EXERCISE: Would you please output the data exactly, omitting no line?

Stored items:

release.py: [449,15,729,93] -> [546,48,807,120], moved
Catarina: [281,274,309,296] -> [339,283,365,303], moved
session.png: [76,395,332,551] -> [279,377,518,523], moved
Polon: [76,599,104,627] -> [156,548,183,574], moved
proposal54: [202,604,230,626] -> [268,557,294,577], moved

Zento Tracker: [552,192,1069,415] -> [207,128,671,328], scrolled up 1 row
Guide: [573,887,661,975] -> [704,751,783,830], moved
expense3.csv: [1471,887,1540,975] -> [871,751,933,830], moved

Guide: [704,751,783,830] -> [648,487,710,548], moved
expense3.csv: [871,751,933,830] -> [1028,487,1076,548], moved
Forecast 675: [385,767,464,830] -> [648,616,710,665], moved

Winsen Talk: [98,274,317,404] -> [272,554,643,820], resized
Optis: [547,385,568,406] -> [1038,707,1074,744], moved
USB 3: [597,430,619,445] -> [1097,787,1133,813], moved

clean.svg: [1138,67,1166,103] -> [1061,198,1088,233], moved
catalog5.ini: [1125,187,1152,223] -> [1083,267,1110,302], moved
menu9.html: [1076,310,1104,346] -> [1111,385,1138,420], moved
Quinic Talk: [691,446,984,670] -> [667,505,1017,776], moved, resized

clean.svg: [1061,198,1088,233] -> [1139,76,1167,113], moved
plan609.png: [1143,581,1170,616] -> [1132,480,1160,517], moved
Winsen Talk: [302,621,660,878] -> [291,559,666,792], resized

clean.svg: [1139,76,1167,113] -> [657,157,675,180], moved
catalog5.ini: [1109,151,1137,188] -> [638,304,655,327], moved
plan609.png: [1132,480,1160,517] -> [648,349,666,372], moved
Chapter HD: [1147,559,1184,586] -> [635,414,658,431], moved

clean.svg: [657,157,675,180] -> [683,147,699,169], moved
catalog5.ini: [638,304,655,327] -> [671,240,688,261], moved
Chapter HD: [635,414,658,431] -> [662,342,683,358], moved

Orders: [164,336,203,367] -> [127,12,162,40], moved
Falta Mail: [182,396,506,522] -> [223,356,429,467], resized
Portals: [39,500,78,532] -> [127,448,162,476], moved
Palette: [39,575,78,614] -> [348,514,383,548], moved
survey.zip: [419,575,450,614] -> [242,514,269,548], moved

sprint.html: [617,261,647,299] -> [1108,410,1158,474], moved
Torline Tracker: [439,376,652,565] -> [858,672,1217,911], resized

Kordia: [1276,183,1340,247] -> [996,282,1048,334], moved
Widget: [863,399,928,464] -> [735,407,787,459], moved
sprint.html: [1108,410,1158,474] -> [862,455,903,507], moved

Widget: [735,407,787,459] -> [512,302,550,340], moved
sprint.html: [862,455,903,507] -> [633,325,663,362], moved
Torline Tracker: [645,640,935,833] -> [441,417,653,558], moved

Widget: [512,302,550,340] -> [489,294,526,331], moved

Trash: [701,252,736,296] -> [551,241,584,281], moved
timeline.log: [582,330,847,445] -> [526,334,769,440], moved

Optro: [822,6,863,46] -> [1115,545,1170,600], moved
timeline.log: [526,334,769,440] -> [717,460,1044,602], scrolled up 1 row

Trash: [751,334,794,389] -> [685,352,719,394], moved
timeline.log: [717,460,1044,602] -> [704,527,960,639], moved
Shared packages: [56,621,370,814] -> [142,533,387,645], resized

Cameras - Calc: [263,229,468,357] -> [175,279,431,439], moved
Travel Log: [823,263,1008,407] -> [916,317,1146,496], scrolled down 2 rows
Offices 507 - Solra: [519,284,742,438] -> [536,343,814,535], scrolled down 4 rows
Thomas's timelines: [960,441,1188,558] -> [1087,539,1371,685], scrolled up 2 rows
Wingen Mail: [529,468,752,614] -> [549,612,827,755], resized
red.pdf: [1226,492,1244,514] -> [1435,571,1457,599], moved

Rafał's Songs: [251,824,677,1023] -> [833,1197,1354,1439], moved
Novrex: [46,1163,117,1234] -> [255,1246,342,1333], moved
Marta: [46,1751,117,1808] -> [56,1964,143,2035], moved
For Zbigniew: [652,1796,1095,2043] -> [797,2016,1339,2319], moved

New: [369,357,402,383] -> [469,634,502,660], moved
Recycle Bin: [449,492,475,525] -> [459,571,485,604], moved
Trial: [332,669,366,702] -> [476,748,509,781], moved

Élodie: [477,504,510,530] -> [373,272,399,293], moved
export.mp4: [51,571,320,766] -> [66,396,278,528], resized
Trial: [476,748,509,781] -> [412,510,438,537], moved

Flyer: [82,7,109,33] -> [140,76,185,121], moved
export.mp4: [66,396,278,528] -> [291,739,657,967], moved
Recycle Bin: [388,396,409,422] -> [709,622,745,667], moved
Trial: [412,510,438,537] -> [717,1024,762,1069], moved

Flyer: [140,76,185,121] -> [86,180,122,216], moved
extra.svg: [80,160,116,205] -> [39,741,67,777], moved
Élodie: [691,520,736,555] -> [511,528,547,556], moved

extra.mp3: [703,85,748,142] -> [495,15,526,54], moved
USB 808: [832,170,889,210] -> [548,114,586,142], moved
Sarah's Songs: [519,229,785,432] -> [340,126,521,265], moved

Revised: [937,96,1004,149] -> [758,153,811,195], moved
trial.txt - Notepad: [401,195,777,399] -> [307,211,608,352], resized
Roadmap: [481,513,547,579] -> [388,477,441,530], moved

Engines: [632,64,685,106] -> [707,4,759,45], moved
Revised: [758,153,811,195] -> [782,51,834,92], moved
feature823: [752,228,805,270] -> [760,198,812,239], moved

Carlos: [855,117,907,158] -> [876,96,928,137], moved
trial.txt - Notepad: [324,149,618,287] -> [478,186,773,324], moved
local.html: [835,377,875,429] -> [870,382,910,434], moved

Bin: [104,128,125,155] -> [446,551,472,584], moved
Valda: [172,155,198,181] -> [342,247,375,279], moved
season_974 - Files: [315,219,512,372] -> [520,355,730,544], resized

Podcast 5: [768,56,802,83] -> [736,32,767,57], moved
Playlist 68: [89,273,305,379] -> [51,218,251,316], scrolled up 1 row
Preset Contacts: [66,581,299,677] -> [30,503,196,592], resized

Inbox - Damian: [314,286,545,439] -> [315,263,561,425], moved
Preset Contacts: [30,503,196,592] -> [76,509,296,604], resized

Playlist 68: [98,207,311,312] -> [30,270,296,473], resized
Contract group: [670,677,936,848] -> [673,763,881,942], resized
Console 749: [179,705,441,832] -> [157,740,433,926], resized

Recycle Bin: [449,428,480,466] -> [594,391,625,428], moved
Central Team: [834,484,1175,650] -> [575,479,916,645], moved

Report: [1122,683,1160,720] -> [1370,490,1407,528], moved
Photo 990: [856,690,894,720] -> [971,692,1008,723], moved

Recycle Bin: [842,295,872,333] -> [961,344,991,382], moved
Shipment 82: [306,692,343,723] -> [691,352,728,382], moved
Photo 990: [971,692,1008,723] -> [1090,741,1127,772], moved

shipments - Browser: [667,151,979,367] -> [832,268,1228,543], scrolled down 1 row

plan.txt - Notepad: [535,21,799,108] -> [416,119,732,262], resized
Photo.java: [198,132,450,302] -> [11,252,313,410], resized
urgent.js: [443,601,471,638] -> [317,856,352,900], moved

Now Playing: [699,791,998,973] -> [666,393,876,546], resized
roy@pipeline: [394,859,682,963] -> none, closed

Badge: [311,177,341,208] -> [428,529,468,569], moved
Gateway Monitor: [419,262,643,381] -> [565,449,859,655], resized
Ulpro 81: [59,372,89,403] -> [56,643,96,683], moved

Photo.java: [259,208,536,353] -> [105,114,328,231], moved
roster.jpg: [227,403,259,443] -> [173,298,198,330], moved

WRITTEN RESPONSE:
release.py: [449,15,729,93] -> [546,48,807,120], moved
Catarina: [281,274,309,296] -> [339,283,365,303], moved
session.png: [76,395,332,551] -> [279,377,518,523], moved
Polon: [76,599,104,627] -> [156,548,183,574], moved
proposal54: [202,604,230,626] -> [268,557,294,577], moved

Zento Tracker: [552,192,1069,415] -> [207,128,671,328], scrolled up 1 row
Guide: [573,887,661,975] -> [704,751,783,830], moved
expense3.csv: [1471,887,1540,975] -> [871,751,933,830], moved

Guide: [704,751,783,830] -> [648,487,710,548], moved
expense3.csv: [871,751,933,830] -> [1028,487,1076,548], moved
Forecast 675: [385,767,464,830] -> [648,616,710,665], moved

Winsen Talk: [98,274,317,404] -> [272,554,643,820], resized
Optis: [547,385,568,406] -> [1038,707,1074,744], moved
USB 3: [597,430,619,445] -> [1097,787,1133,813], moved

clean.svg: [1138,67,1166,103] -> [1061,198,1088,233], moved
catalog5.ini: [1125,187,1152,223] -> [1083,267,1110,302], moved
menu9.html: [1076,310,1104,346] -> [1111,385,1138,420], moved
Quinic Talk: [691,446,984,670] -> [667,505,1017,776], moved, resized

clean.svg: [1061,198,1088,233] -> [1139,76,1167,113], moved
plan609.png: [1143,581,1170,616] -> [1132,480,1160,517], moved
Winsen Talk: [302,621,660,878] -> [291,559,666,792], resized

clean.svg: [1139,76,1167,113] -> [657,157,675,180], moved
catalog5.ini: [1109,151,1137,188] -> [638,304,655,327], moved
plan609.png: [1132,480,1160,517] -> [648,349,666,372], moved
Chapter HD: [1147,559,1184,586] -> [635,414,658,431], moved

clean.svg: [657,157,675,180] -> [683,147,699,169], moved
catalog5.ini: [638,304,655,327] -> [671,240,688,261], moved
Chapter HD: [635,414,658,431] -> [662,342,683,358], moved

Orders: [164,336,203,367] -> [127,12,162,40], moved
Falta Mail: [182,396,506,522] -> [223,356,429,467], resized
Portals: [39,500,78,532] -> [127,448,162,476], moved
Palette: [39,575,78,614] -> [348,514,383,548], moved
survey.zip: [419,575,450,614] -> [242,514,269,548], moved

sprint.html: [617,261,647,299] -> [1108,410,1158,474], moved
Torline Tracker: [439,376,652,565] -> [858,672,1217,911], resized

Kordia: [1276,183,1340,247] -> [996,282,1048,334], moved
Widget: [863,399,928,464] -> [735,407,787,459], moved
sprint.html: [1108,410,1158,474] -> [862,455,903,507], moved

Widget: [735,407,787,459] -> [512,302,550,340], moved
sprint.html: [862,455,903,507] -> [633,325,663,362], moved
Torline Tracker: [645,640,935,833] -> [441,417,653,558], moved

Widget: [512,302,550,340] -> [489,294,526,331], moved

Trash: [701,252,736,296] -> [551,241,584,281], moved
timeline.log: [582,330,847,445] -> [526,334,769,440], moved

Optro: [822,6,863,46] -> [1115,545,1170,600], moved
timeline.log: [526,334,769,440] -> [717,460,1044,602], scrolled up 1 row

Trash: [751,334,794,389] -> [685,352,719,394], moved
timeline.log: [717,460,1044,602] -> [704,527,960,639], moved
Shared packages: [56,621,370,814] -> [142,533,387,645], resized

Cameras - Calc: [263,229,468,357] -> [175,279,431,439], moved
Travel Log: [823,263,1008,407] -> [916,317,1146,496], scrolled down 2 rows
Offices 507 - Solra: [519,284,742,438] -> [536,343,814,535], scrolled down 4 rows
Thomas's timelines: [960,441,1188,558] -> [1087,539,1371,685], scrolled up 2 rows
Wingen Mail: [529,468,752,614] -> [549,612,827,755], resized
red.pdf: [1226,492,1244,514] -> [1435,571,1457,599], moved

Rafał's Songs: [251,824,677,1023] -> [833,1197,1354,1439], moved
Novrex: [46,1163,117,1234] -> [255,1246,342,1333], moved
Marta: [46,1751,117,1808] -> [56,1964,143,2035], moved
For Zbigniew: [652,1796,1095,2043] -> [797,2016,1339,2319], moved

New: [369,357,402,383] -> [469,634,502,660], moved
Recycle Bin: [449,492,475,525] -> [459,571,485,604], moved
Trial: [332,669,366,702] -> [476,748,509,781], moved

Élodie: [477,504,510,530] -> [373,272,399,293], moved
export.mp4: [51,571,320,766] -> [66,396,278,528], resized
Trial: [476,748,509,781] -> [412,510,438,537], moved

Flyer: [82,7,109,33] -> [140,76,185,121], moved
export.mp4: [66,396,278,528] -> [291,739,657,967], moved
Recycle Bin: [388,396,409,422] -> [709,622,745,667], moved
Trial: [412,510,438,537] -> [717,1024,762,1069], moved

Flyer: [140,76,185,121] -> [86,180,122,216], moved
extra.svg: [80,160,116,205] -> [39,741,67,777], moved
Élodie: [691,520,736,555] -> [511,528,547,556], moved

extra.mp3: [703,85,748,142] -> [495,15,526,54], moved
USB 808: [832,170,889,210] -> [548,114,586,142], moved
Sarah's Songs: [519,229,785,432] -> [340,126,521,265], moved

Revised: [937,96,1004,149] -> [758,153,811,195], moved
trial.txt - Notepad: [401,195,777,399] -> [307,211,608,352], resized
Roadmap: [481,513,547,579] -> [388,477,441,530], moved

Engines: [632,64,685,106] -> [707,4,759,45], moved
Revised: [758,153,811,195] -> [782,51,834,92], moved
feature823: [752,228,805,270] -> [760,198,812,239], moved

Carlos: [855,117,907,158] -> [876,96,928,137], moved
trial.txt - Notepad: [324,149,618,287] -> [478,186,773,324], moved
local.html: [835,377,875,429] -> [870,382,910,434], moved

Bin: [104,128,125,155] -> [446,551,472,584], moved
Valda: [172,155,198,181] -> [342,247,375,279], moved
season_974 - Files: [315,219,512,372] -> [520,355,730,544], resized

Podcast 5: [768,56,802,83] -> [736,32,767,57], moved
Playlist 68: [89,273,305,379] -> [51,218,251,316], scrolled up 1 row
Preset Contacts: [66,581,299,677] -> [30,503,196,592], resized

Inbox - Damian: [314,286,545,439] -> [315,263,561,425], moved
Preset Contacts: [30,503,196,592] -> [76,509,296,604], resized

Playlist 68: [98,207,311,312] -> [30,270,296,473], resized
Contract group: [670,677,936,848] -> [673,763,881,942], resized
Console 749: [179,705,441,832] -> [157,740,433,926], resized

Recycle Bin: [449,428,480,466] -> [594,391,625,428], moved
Central Team: [834,484,1175,650] -> [575,479,916,645], moved

Report: [1122,683,1160,720] -> [1370,490,1407,528], moved
Photo 990: [856,690,894,720] -> [971,692,1008,723], moved

Recycle Bin: [842,295,872,333] -> [961,344,991,382], moved
Shipment 82: [306,692,343,723] -> [691,352,728,382], moved
Photo 990: [971,692,1008,723] -> [1090,741,1127,772], moved

shipments - Browser: [667,151,979,367] -> [832,268,1228,543], scrolled down 1 row

plan.txt - Notepad: [535,21,799,108] -> [416,119,732,262], resized
Photo.java: [198,132,450,302] -> [11,252,313,410], resized
urgent.js: [443,601,471,638] -> [317,856,352,900], moved

Now Playing: [699,791,998,973] -> [666,393,876,546], resized
roy@pipeline: [394,859,682,963] -> none, closed

Badge: [311,177,341,208] -> [428,529,468,569], moved
Gateway Monitor: [419,262,643,381] -> [565,449,859,655], resized
Ulpro 81: [59,372,89,403] -> [56,643,96,683], moved

Photo.java: [259,208,536,353] -> [105,114,328,231], moved
roster.jpg: [227,403,259,443] -> [173,298,198,330], moved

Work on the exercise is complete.